### Input

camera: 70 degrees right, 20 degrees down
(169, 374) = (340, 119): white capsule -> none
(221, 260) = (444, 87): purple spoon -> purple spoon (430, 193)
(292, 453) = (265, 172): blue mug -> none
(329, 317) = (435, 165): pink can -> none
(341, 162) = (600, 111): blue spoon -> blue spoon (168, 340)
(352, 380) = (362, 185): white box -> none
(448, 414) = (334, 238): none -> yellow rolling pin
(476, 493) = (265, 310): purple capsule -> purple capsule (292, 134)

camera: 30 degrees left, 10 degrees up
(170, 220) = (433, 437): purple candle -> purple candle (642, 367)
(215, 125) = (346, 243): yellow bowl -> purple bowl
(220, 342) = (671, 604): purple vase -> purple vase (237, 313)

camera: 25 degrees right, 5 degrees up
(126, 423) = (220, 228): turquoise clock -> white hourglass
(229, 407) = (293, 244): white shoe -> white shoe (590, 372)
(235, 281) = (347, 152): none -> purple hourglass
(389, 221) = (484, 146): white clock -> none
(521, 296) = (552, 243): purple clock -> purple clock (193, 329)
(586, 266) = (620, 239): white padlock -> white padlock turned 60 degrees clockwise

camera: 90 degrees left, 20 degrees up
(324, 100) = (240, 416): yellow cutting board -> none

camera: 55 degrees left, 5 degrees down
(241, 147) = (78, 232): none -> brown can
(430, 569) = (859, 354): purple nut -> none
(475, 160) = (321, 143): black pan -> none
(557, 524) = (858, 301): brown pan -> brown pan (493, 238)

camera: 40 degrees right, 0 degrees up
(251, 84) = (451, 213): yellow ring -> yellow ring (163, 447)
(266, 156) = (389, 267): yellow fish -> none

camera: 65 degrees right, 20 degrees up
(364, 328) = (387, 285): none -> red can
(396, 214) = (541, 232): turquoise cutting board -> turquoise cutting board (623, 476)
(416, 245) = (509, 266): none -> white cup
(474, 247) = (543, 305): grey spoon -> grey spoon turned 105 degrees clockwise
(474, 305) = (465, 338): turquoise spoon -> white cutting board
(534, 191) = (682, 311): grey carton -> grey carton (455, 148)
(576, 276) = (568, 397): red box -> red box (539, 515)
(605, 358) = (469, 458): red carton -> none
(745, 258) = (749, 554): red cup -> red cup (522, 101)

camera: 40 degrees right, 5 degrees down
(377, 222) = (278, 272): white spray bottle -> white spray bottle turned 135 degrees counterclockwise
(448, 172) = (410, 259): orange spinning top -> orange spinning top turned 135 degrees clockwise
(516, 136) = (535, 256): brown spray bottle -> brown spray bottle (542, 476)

######

Work order
Output each of the records exactly as it stands above.

Reply
camera: 70 degrees right, 20 degrees down
(169, 374) = (340, 119): white capsule -> none
(221, 260) = (444, 87): purple spoon -> purple spoon (430, 193)
(292, 453) = (265, 172): blue mug -> none
(329, 317) = (435, 165): pink can -> none
(341, 162) = (600, 111): blue spoon -> blue spoon (168, 340)
(352, 380) = (362, 185): white box -> none
(448, 414) = (334, 238): none -> yellow rolling pin
(476, 493) = (265, 310): purple capsule -> purple capsule (292, 134)

camera: 30 degrees left, 10 degrees up
(170, 220) = (433, 437): purple candle -> purple candle (642, 367)
(215, 125) = (346, 243): yellow bowl -> purple bowl
(220, 342) = (671, 604): purple vase -> purple vase (237, 313)

camera: 25 degrees right, 5 degrees up
(126, 423) = (220, 228): turquoise clock -> white hourglass
(229, 407) = (293, 244): white shoe -> white shoe (590, 372)
(235, 281) = (347, 152): none -> purple hourglass
(389, 221) = (484, 146): white clock -> none
(521, 296) = (552, 243): purple clock -> purple clock (193, 329)
(586, 266) = (620, 239): white padlock -> white padlock turned 60 degrees clockwise

camera: 90 degrees left, 20 degrees up
(324, 100) = (240, 416): yellow cutting board -> none

camera: 55 degrees left, 5 degrees down
(241, 147) = (78, 232): none -> brown can
(430, 569) = (859, 354): purple nut -> none
(475, 160) = (321, 143): black pan -> none
(557, 524) = (858, 301): brown pan -> brown pan (493, 238)

camera: 40 degrees right, 0 degrees up
(251, 84) = (451, 213): yellow ring -> yellow ring (163, 447)
(266, 156) = (389, 267): yellow fish -> none

camera: 65 degrees right, 20 degrees up
(364, 328) = (387, 285): none -> red can
(396, 214) = (541, 232): turquoise cutting board -> turquoise cutting board (623, 476)
(416, 245) = (509, 266): none -> white cup
(474, 247) = (543, 305): grey spoon -> grey spoon turned 105 degrees clockwise
(474, 305) = (465, 338): turquoise spoon -> white cutting board
(534, 191) = (682, 311): grey carton -> grey carton (455, 148)
(576, 276) = (568, 397): red box -> red box (539, 515)
(605, 358) = (469, 458): red carton -> none
(745, 258) = (749, 554): red cup -> red cup (522, 101)

camera: 40 degrees right, 5 degrees down
(377, 222) = (278, 272): white spray bottle -> white spray bottle turned 135 degrees counterclockwise
(448, 172) = (410, 259): orange spinning top -> orange spinning top turned 135 degrees clockwise
(516, 136) = (535, 256): brown spray bottle -> brown spray bottle (542, 476)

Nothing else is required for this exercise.